### SOURCE RECORDS
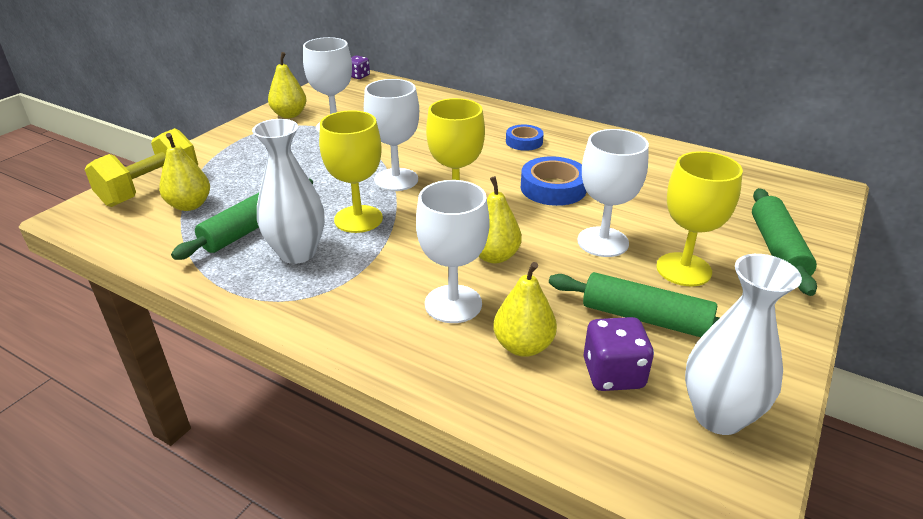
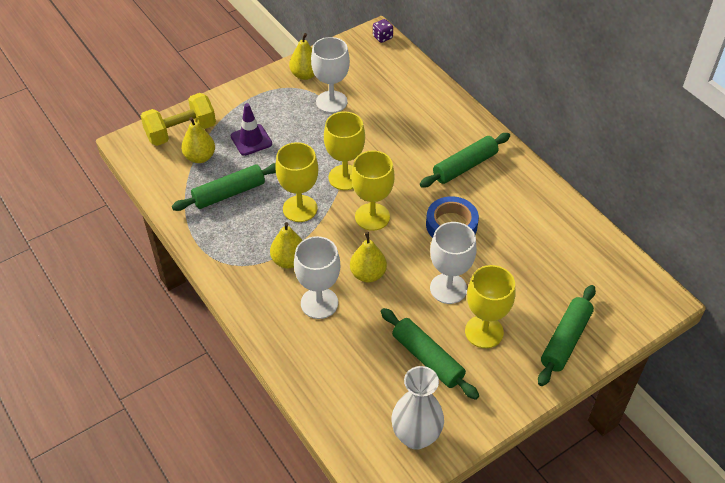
camera: 25 degrees right, 15 degrees up
(253, 176) = (251, 140): none -> purple traffic cone
(297, 253) = (248, 226): white vase -> none
(396, 180) = (345, 177): white goblet -> yellow goblet
(523, 346) = (340, 349): yellow pear -> yellow pear (289, 260)
(524, 142) = (465, 166): blue tape -> green rolling pin
(613, 374) = (378, 388): purple dice -> none

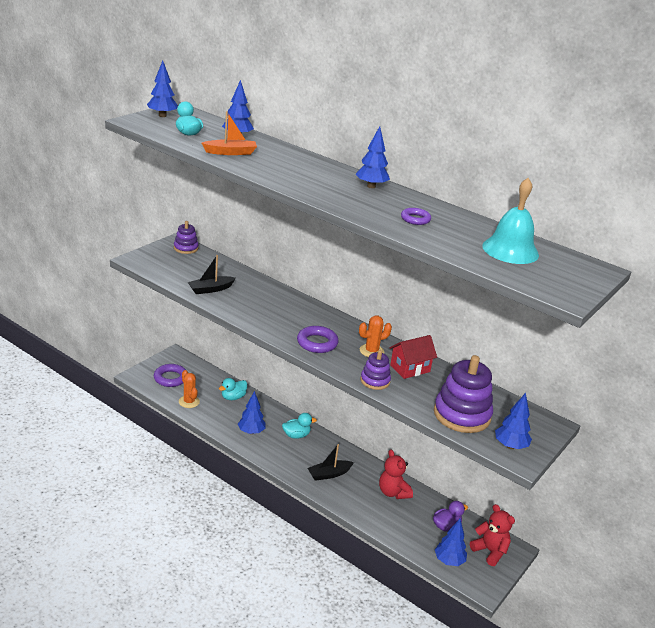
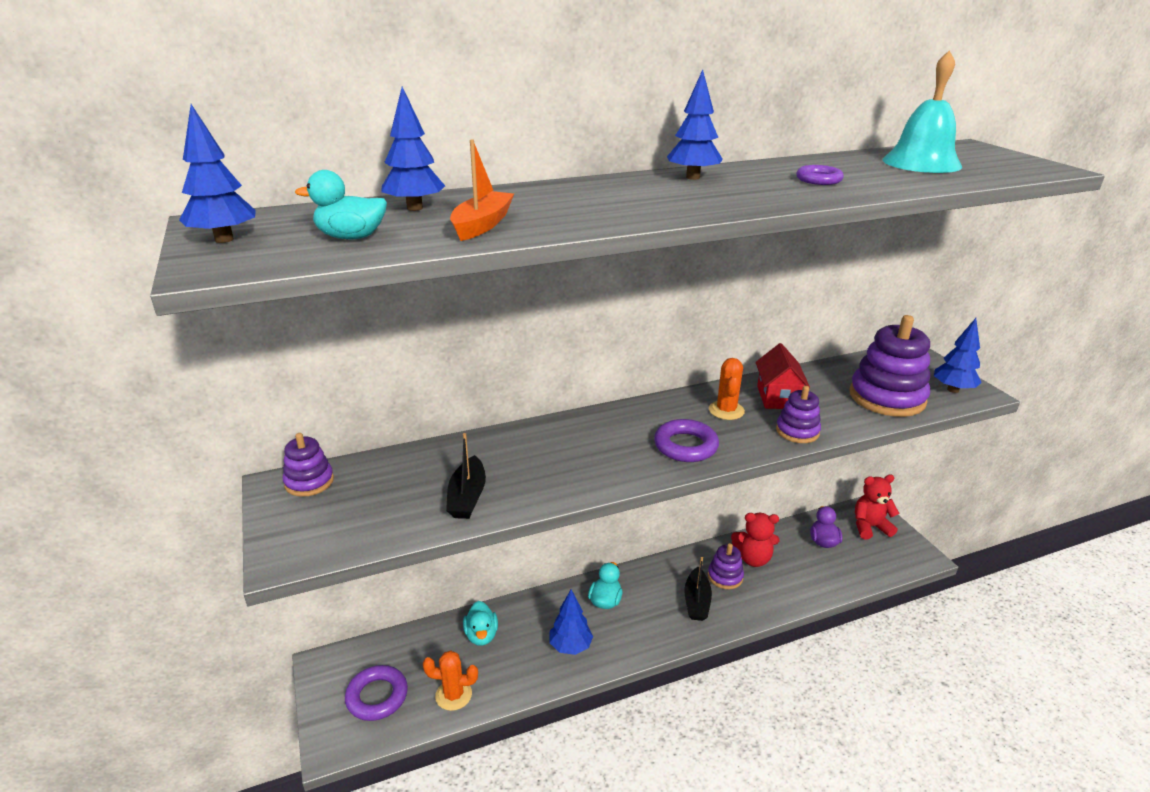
camera: 55 degrees left, 0 degrees up
(363, 482) = (725, 576): none -> purple stacking toy
(449, 561) = (878, 564): blue tree -> none

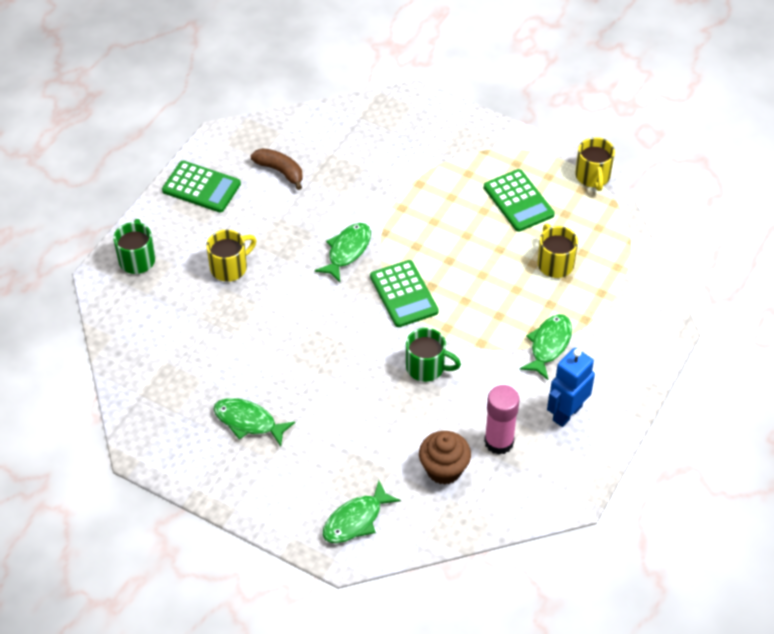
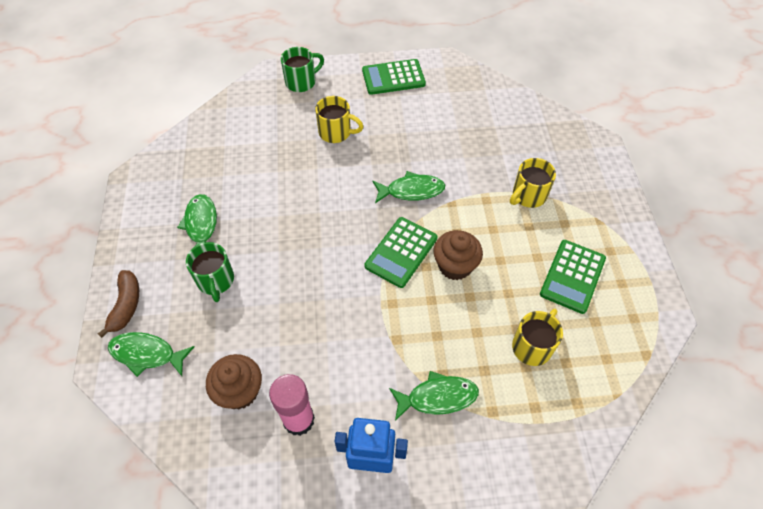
camera: 55 degrees right, 5 degrees up
(201, 187) = (393, 77): green calculator -> green calculator turned 90 degrees clockwise
(280, 171) = (449, 109): brown banana -> brown banana (126, 305)
(426, 367) = (339, 313): green mug -> green mug (216, 281)
(447, 267) = (455, 266): none -> brown cupcake
(593, 177) = (658, 318): yellow mug -> yellow mug (528, 196)

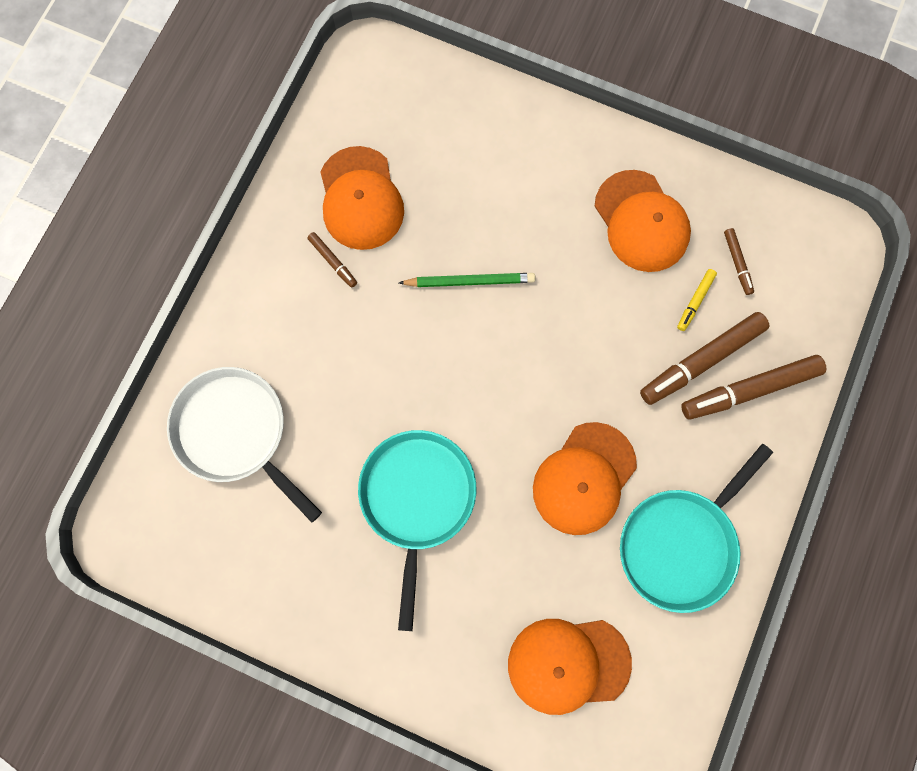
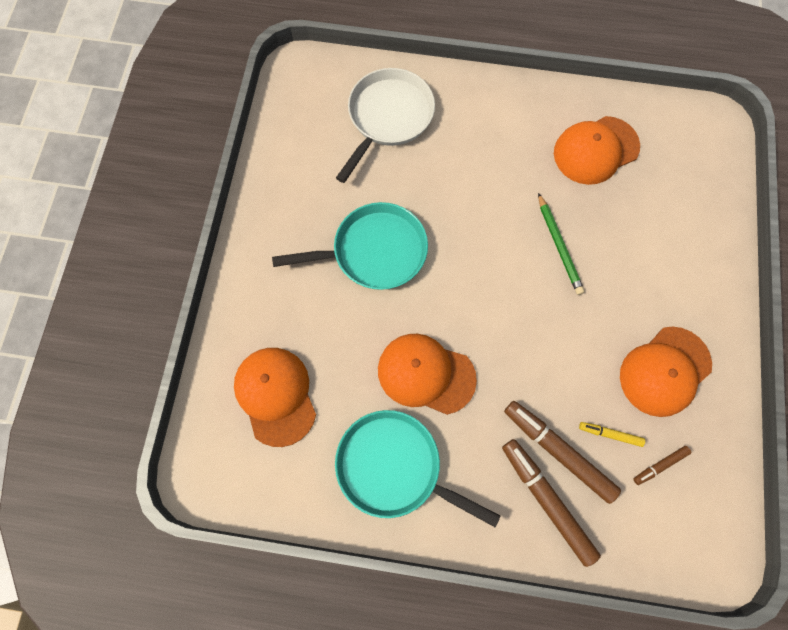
camera: 75 degrees right, 5 degrees down
(333, 261) = (538, 145): brown marker -> none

### PROBLEM DESCRIPTION
Above are records; write out the lines from the one with "(523, 346) = (340, 349): yellow" down to the one with "camera: 55 degrees right, 5 degrees up", exactly, leaving the pictures out.

### EXERCISE ANSWER
(523, 346) = (340, 349): yellow pear -> yellow pear (289, 260)
(524, 142) = (465, 166): blue tape -> green rolling pin
(613, 374) = (378, 388): purple dice -> none

camera: 55 degrees left, 0 degrees up
(363, 482) = (725, 576): none -> purple stacking toy
(449, 561) = (878, 564): blue tree -> none

camera: 55 degrees right, 5 degrees up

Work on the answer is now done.